--- What is being asked ---
Copy out again, unchanged, the listing below from the line that has "(393, 221) = (498, 408): pink" through the line that has "(536, 281) = (280, 472): pink cube -> none".

--- Data extracts ---
───
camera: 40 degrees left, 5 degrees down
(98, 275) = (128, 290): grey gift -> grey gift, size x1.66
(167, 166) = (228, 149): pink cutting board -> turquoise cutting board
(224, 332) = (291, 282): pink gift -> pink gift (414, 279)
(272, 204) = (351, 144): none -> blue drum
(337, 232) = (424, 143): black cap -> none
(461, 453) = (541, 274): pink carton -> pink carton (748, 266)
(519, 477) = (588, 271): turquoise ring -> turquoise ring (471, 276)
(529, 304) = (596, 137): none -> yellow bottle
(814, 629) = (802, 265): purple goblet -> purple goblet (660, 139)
───
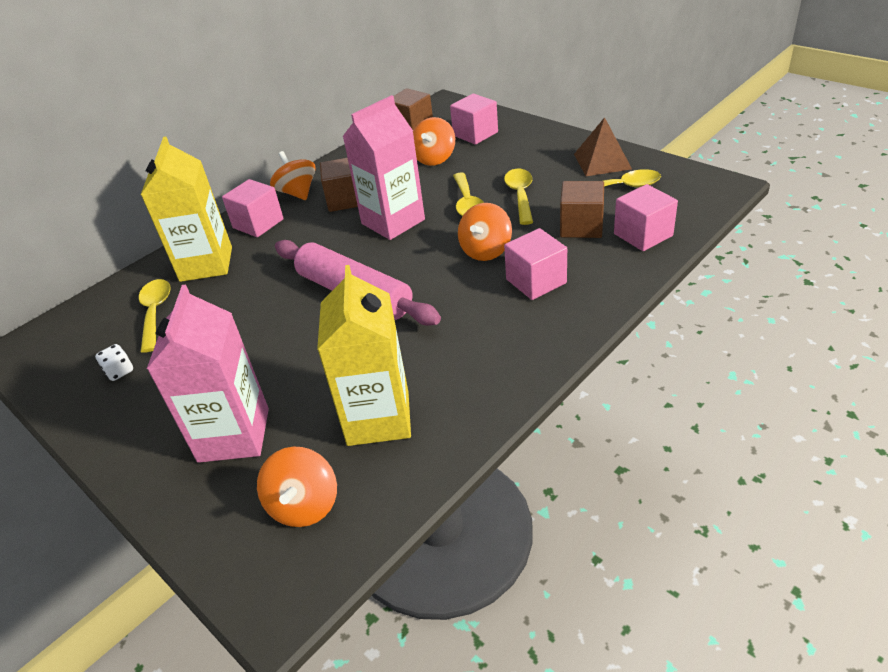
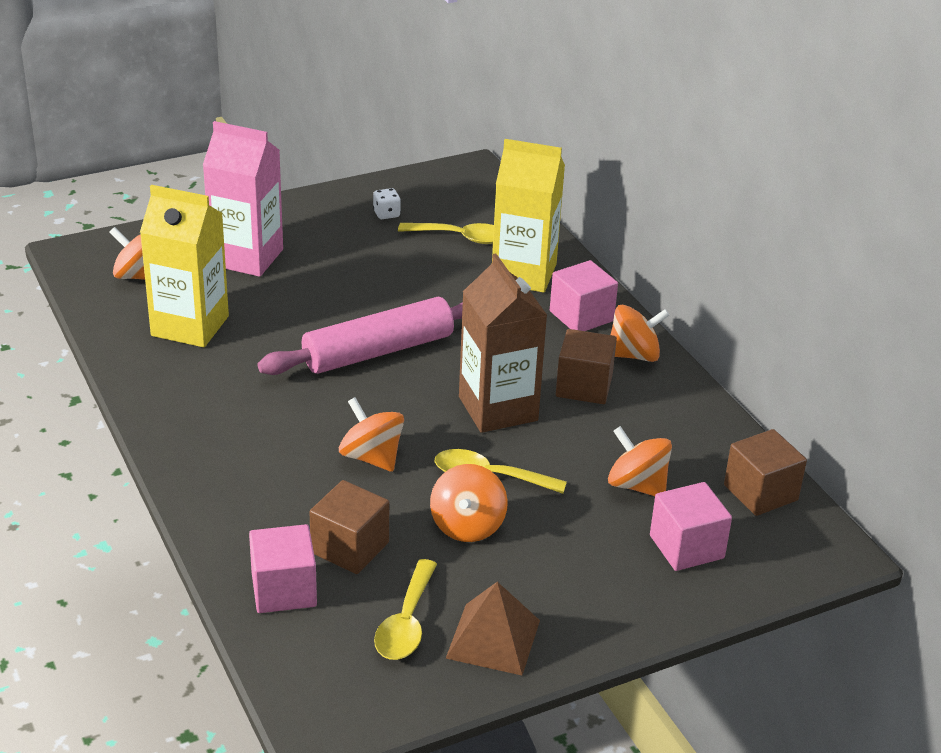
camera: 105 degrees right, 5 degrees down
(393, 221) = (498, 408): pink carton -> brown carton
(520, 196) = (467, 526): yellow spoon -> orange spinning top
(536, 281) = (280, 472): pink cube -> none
───
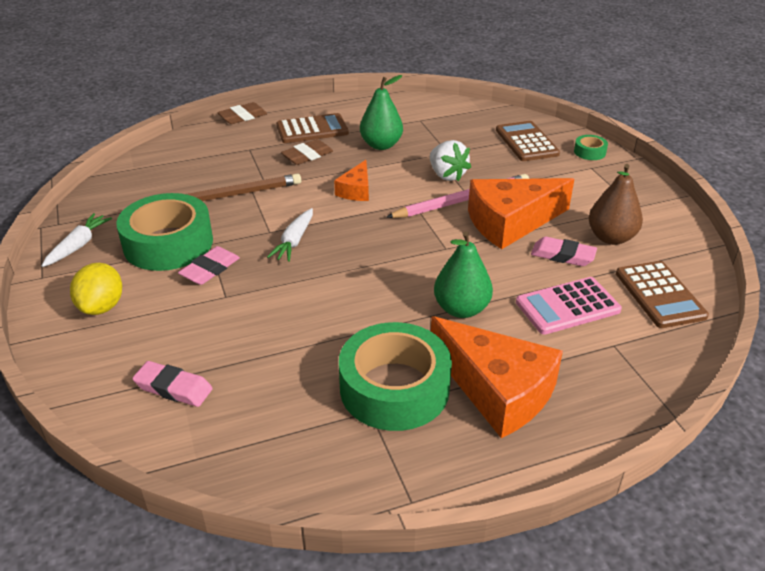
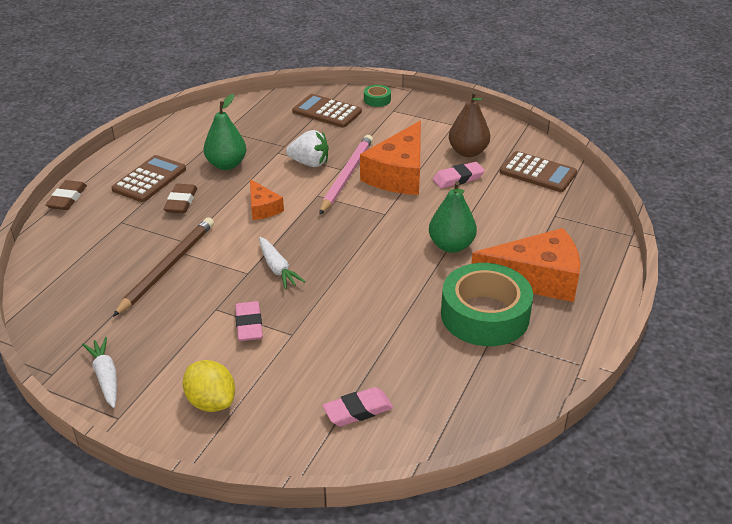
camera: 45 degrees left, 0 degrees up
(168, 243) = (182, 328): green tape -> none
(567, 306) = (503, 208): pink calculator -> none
───
--- Answer to the exercise ---
(393, 221) = (498, 408): pink carton -> brown carton
(520, 196) = (467, 526): yellow spoon -> orange spinning top
(536, 281) = (280, 472): pink cube -> none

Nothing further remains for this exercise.